----- Records -----
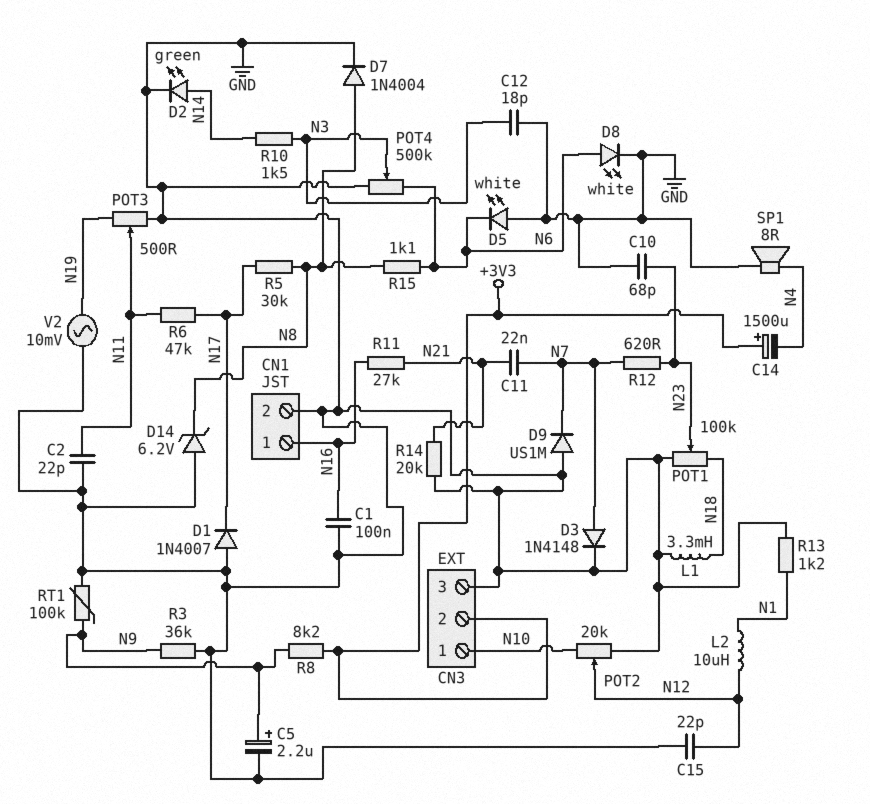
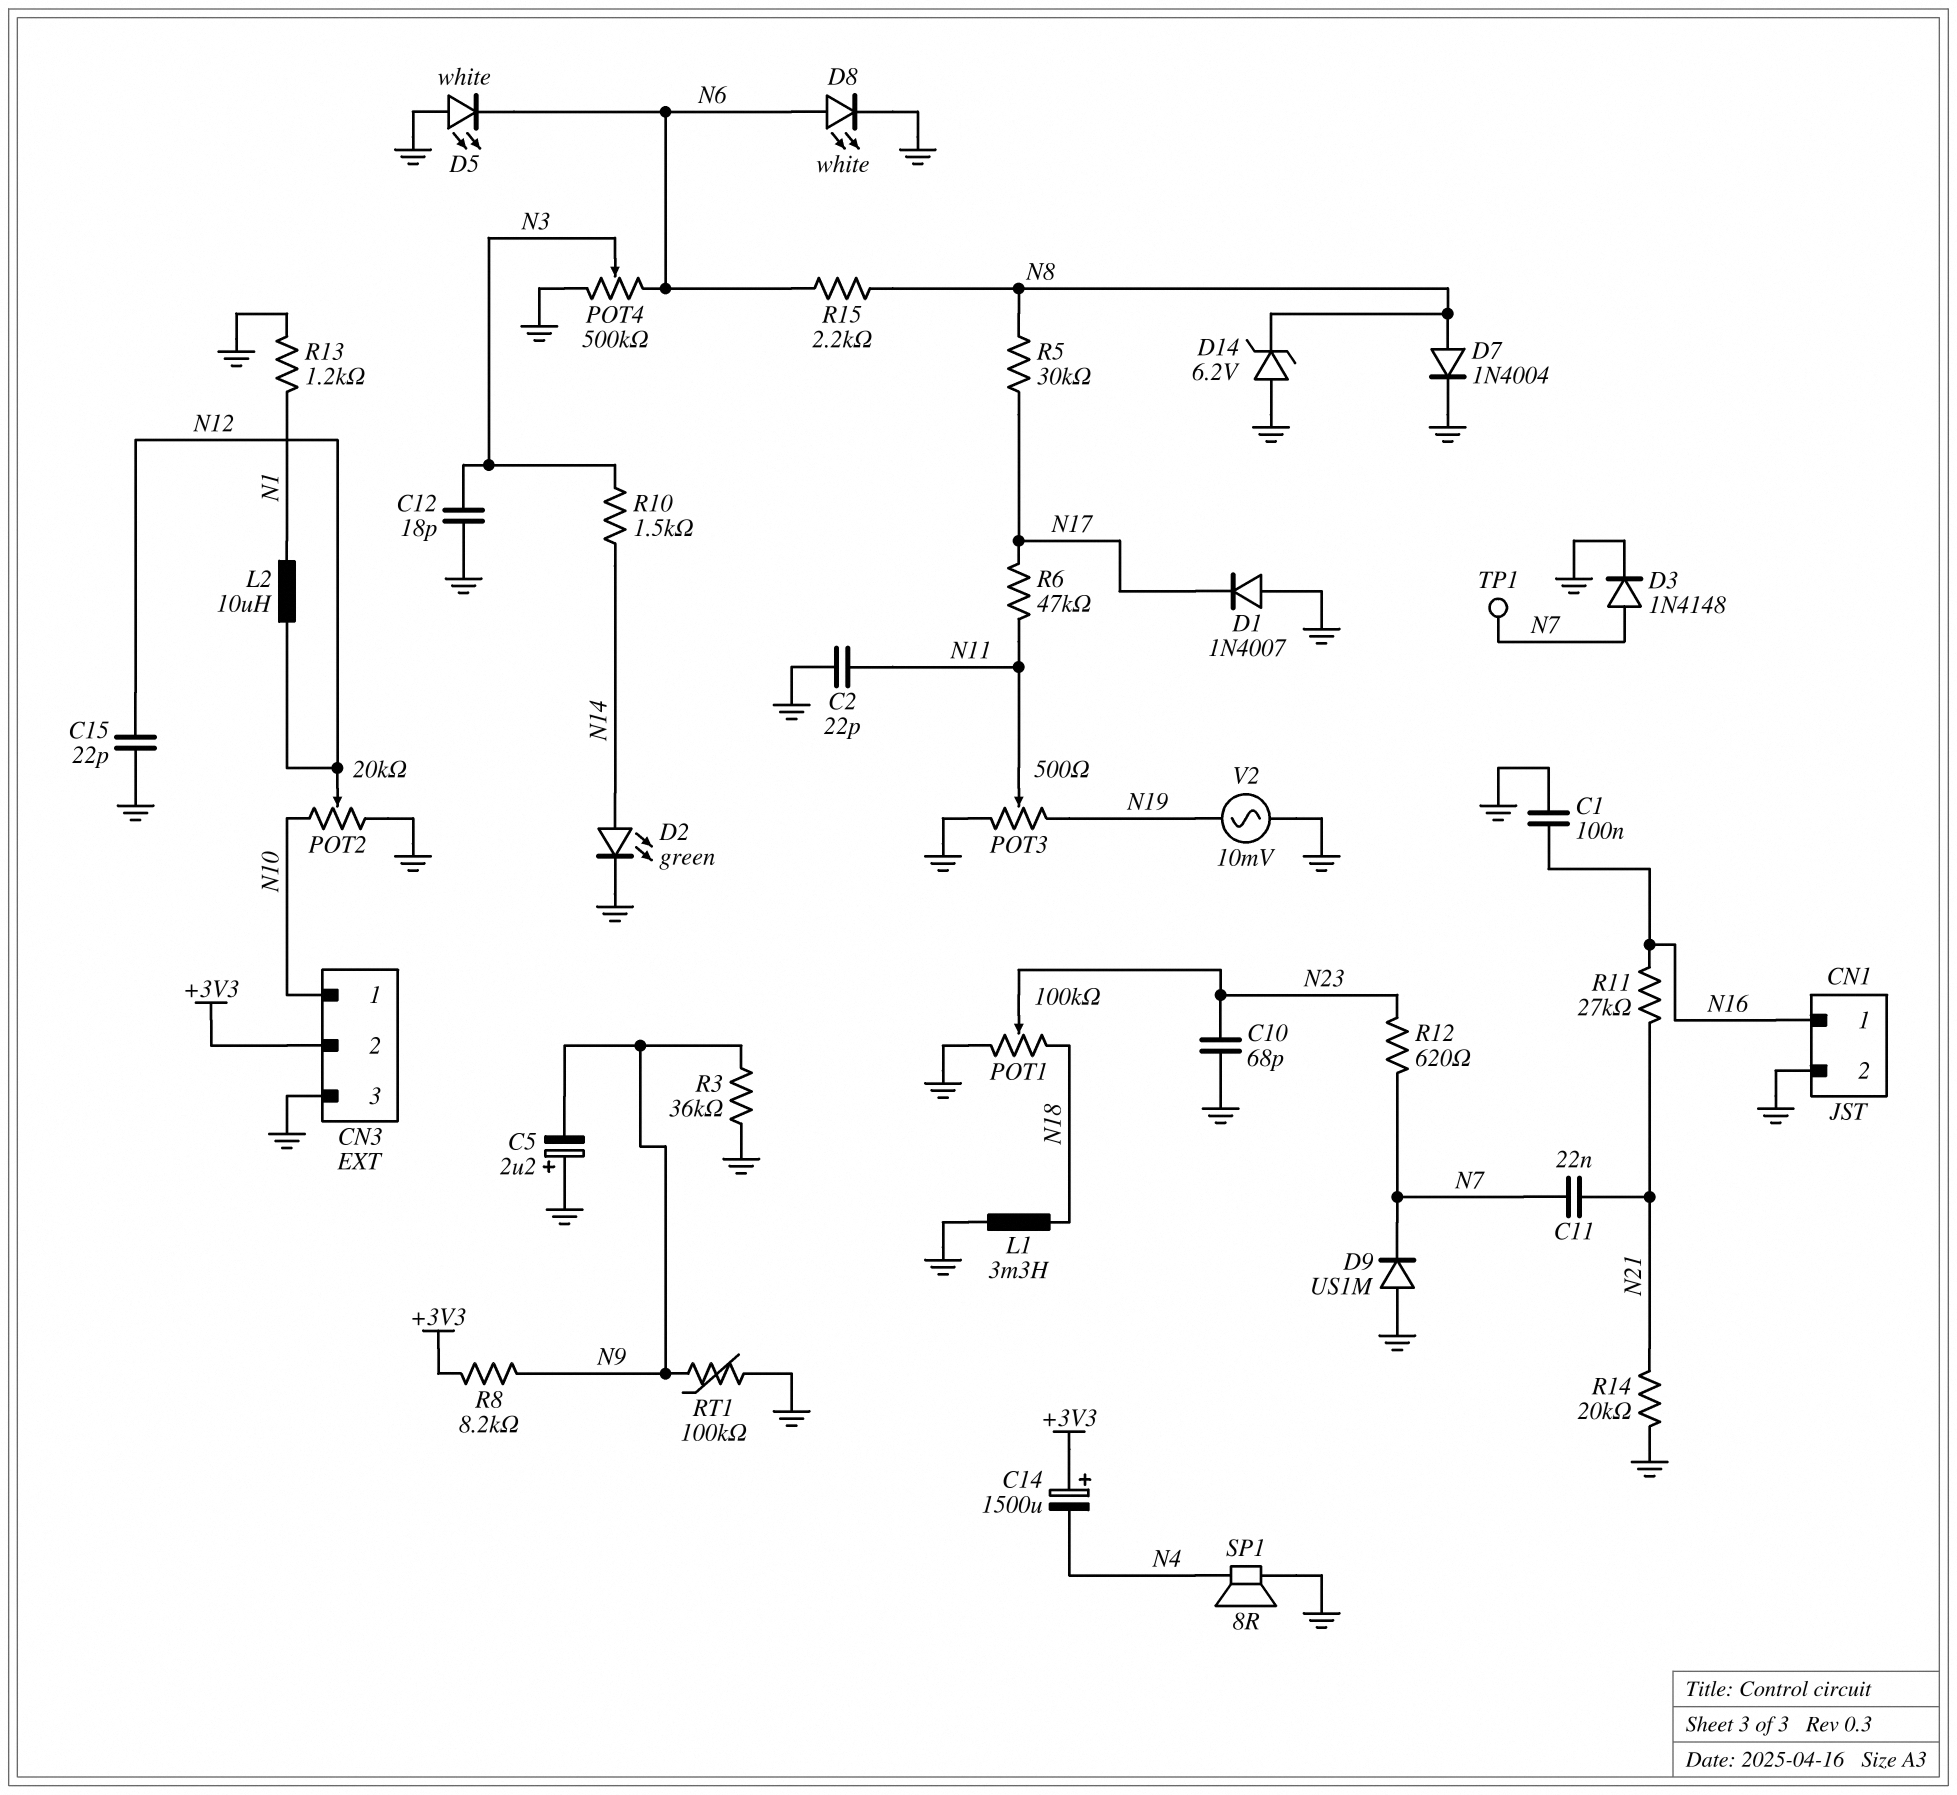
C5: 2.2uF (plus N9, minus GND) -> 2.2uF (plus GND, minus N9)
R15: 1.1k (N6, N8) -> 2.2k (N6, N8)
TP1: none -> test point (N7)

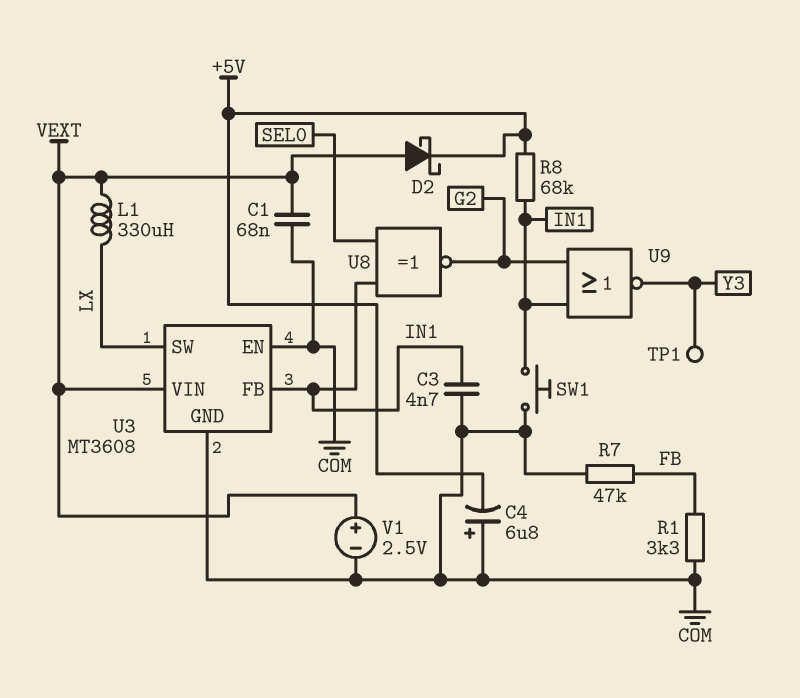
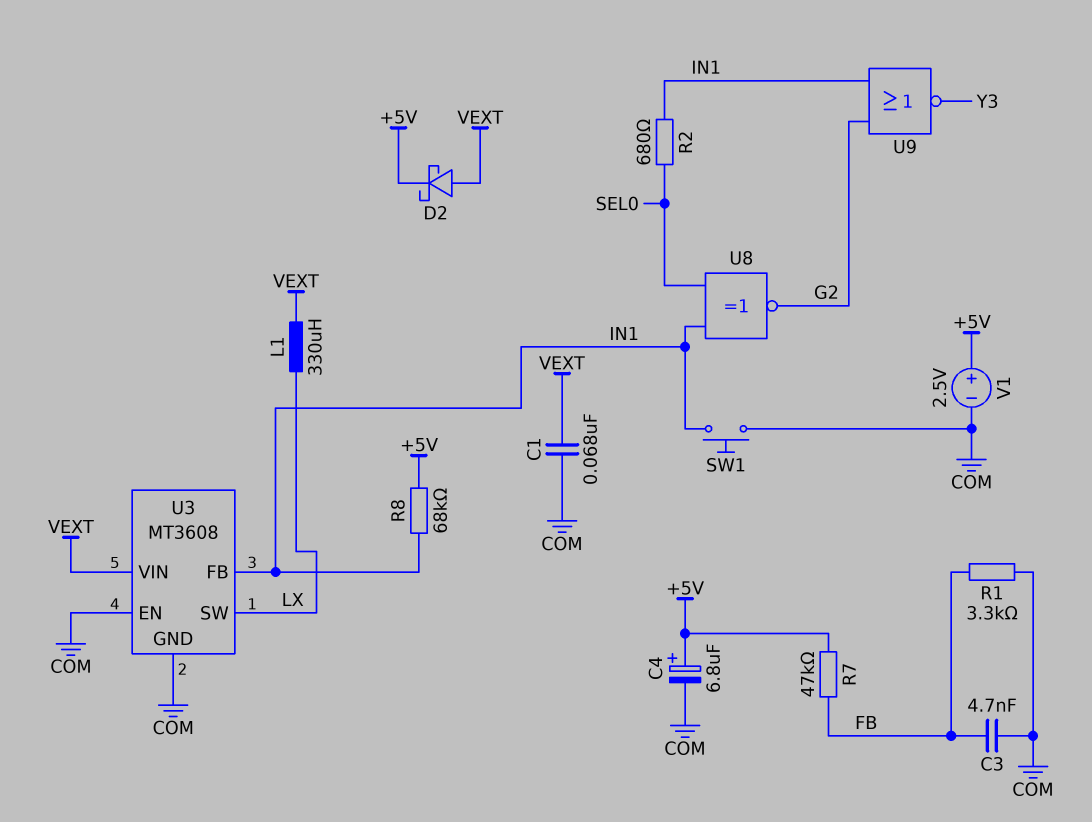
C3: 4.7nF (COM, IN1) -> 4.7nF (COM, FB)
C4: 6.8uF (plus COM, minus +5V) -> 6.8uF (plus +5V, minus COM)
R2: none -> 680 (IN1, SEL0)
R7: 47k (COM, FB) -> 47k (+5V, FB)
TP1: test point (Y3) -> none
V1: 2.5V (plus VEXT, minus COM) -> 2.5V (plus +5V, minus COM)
-----
Exercise instructions — Would you return the entries verbatim, minus any images?

Your solution —
C5: 2.2uF (plus N9, minus GND) -> 2.2uF (plus GND, minus N9)
R15: 1.1k (N6, N8) -> 2.2k (N6, N8)
TP1: none -> test point (N7)

C3: 4.7nF (COM, IN1) -> 4.7nF (COM, FB)
C4: 6.8uF (plus COM, minus +5V) -> 6.8uF (plus +5V, minus COM)
R2: none -> 680 (IN1, SEL0)
R7: 47k (COM, FB) -> 47k (+5V, FB)
TP1: test point (Y3) -> none
V1: 2.5V (plus VEXT, minus COM) -> 2.5V (plus +5V, minus COM)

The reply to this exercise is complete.